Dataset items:
┄┄┄┄┄┄
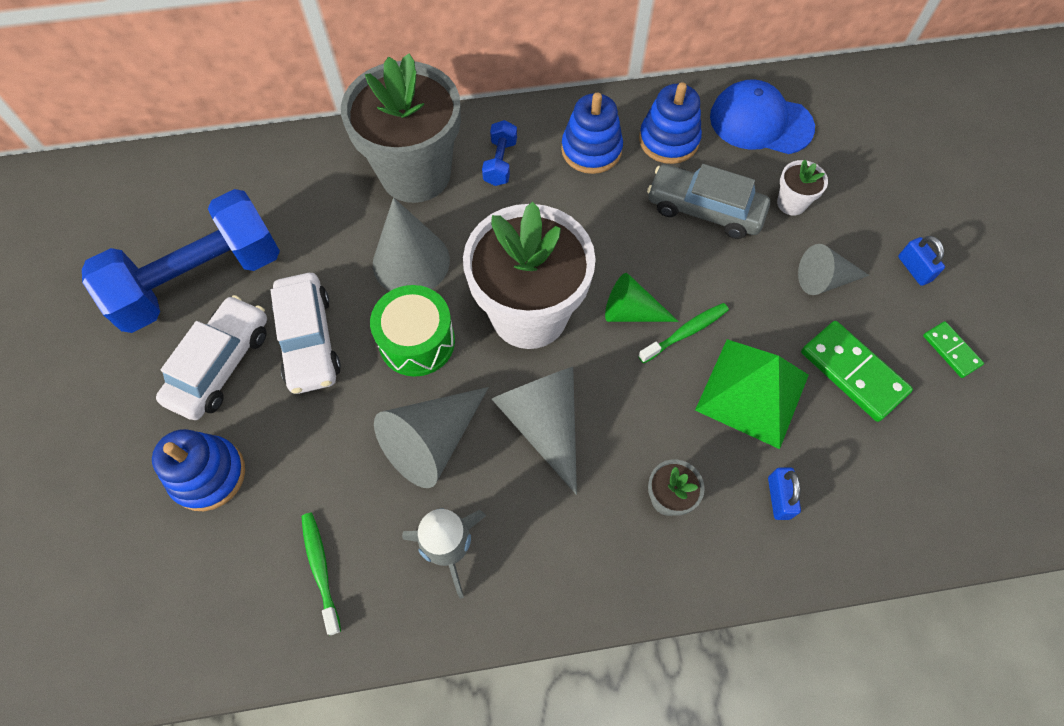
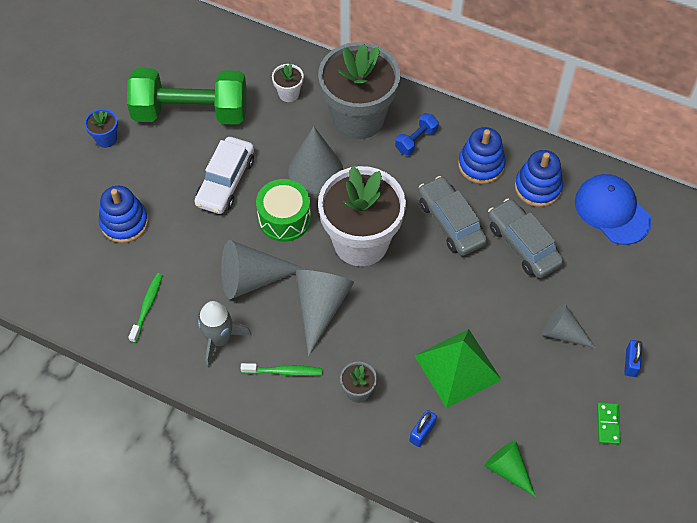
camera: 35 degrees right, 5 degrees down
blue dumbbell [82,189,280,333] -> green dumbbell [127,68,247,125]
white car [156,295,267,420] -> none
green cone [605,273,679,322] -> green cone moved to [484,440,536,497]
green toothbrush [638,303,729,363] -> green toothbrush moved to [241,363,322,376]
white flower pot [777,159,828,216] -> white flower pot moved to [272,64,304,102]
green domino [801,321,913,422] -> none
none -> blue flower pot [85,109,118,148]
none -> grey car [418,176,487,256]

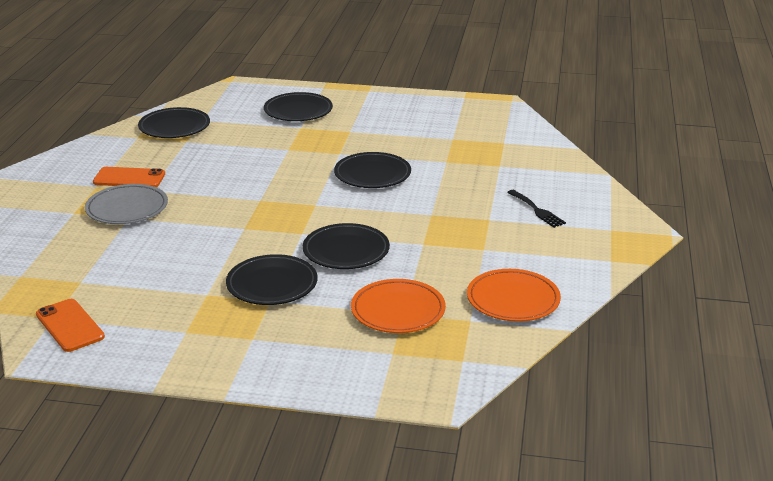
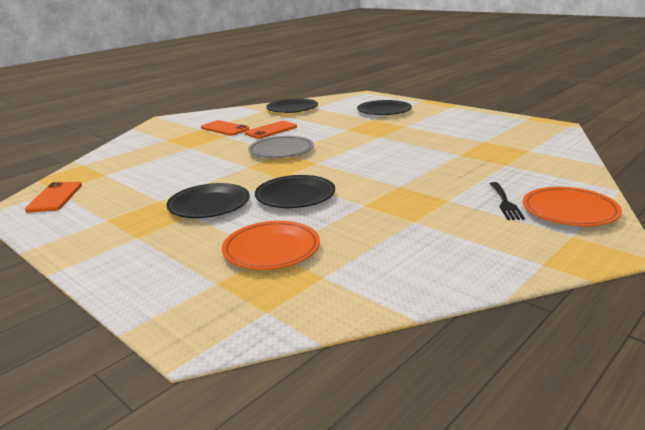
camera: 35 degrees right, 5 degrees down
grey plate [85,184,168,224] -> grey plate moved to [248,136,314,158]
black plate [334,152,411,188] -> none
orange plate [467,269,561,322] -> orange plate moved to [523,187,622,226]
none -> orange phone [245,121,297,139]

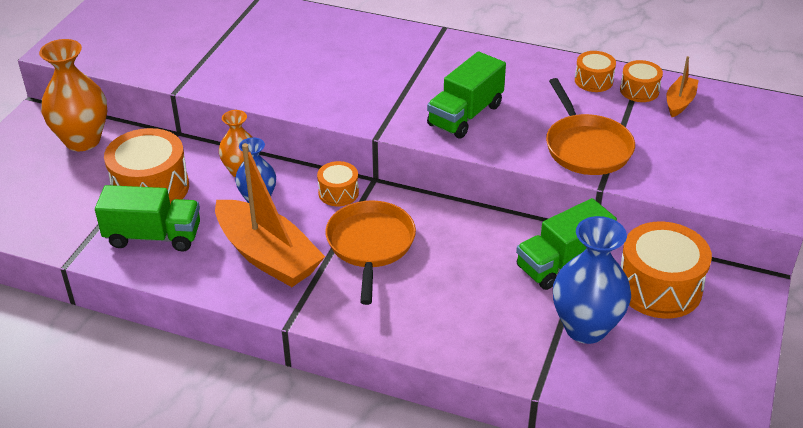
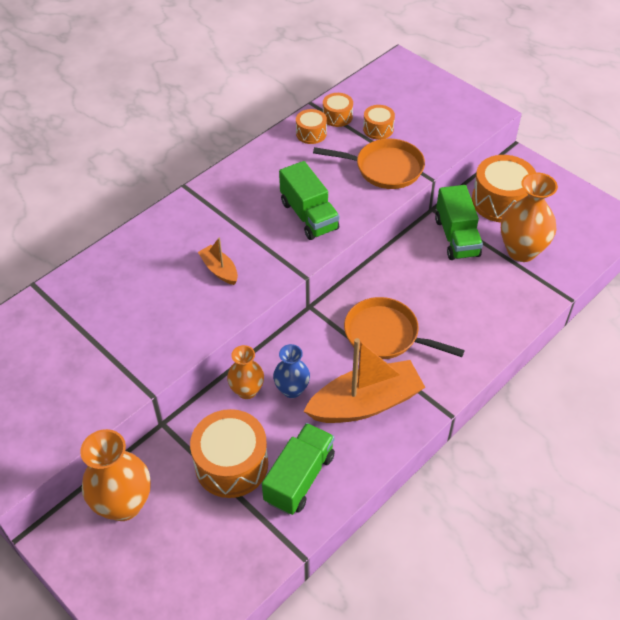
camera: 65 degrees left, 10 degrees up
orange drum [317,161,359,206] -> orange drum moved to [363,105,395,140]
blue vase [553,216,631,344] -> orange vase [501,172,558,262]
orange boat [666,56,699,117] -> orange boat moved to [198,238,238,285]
┄┄┄┄┄┄
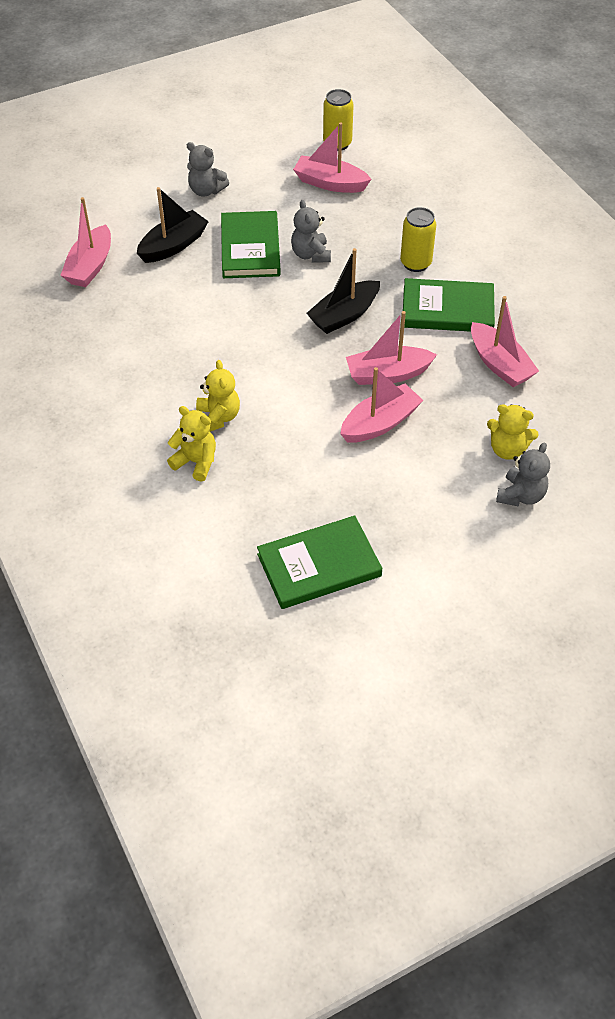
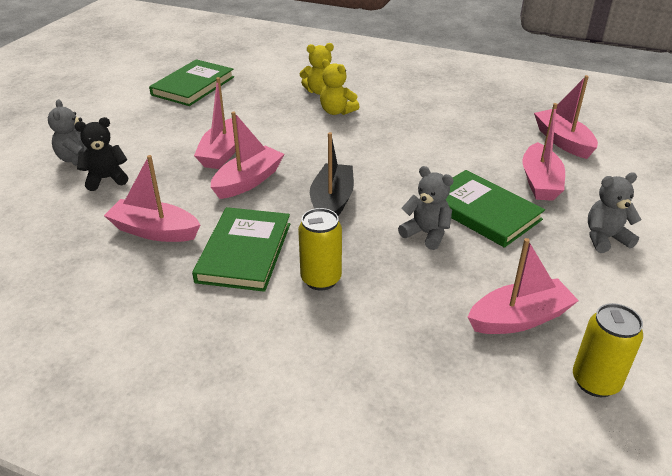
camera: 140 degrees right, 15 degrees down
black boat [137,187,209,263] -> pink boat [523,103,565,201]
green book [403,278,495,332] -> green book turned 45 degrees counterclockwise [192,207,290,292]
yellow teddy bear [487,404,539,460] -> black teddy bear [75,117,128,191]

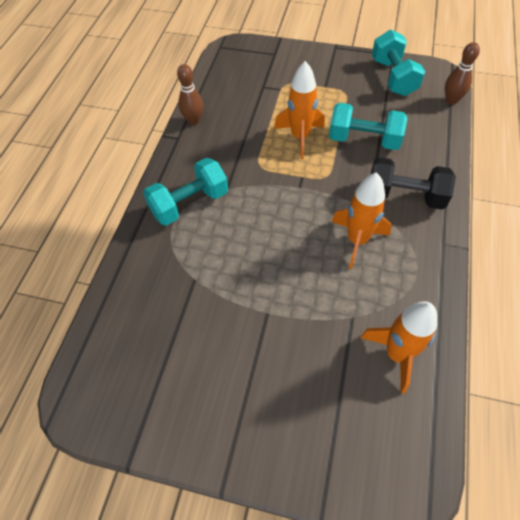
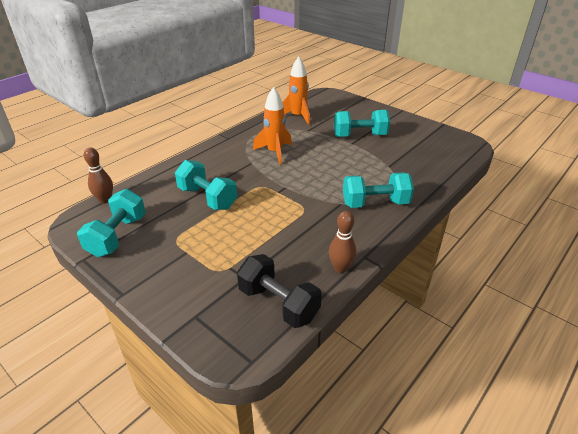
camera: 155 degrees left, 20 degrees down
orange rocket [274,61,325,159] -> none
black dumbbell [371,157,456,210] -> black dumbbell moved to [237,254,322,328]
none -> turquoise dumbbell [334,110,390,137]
┄┄┄┄┄┄
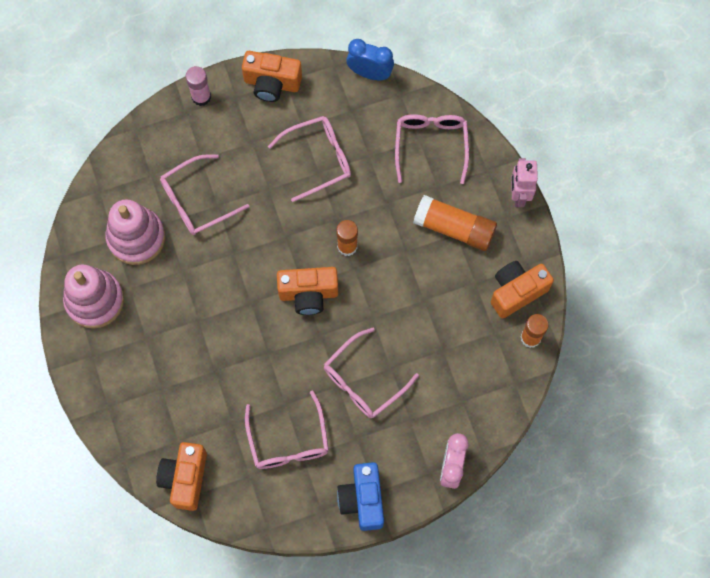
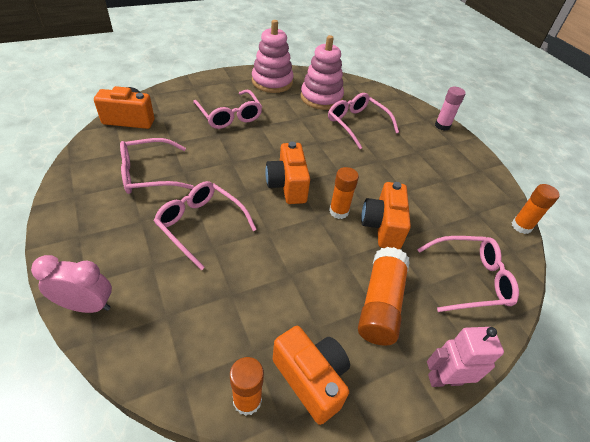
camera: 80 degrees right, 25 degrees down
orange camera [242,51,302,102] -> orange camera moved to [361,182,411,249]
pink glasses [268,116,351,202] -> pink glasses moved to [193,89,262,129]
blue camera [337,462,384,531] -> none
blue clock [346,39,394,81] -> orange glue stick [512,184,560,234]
┄┄┄┄┄┄
TASK DIRECTIONS >> Among the lines above, repeat exactly those from the line with "black boat [137,187,209,263]" to the line with "yellow teddy bear", counting both ends.

RESULT FOR THIS EXERCISE >>
black boat [137,187,209,263] -> pink boat [523,103,565,201]
green book [403,278,495,332] -> green book turned 45 degrees counterclockwise [192,207,290,292]
yellow teddy bear [487,404,539,460] -> black teddy bear [75,117,128,191]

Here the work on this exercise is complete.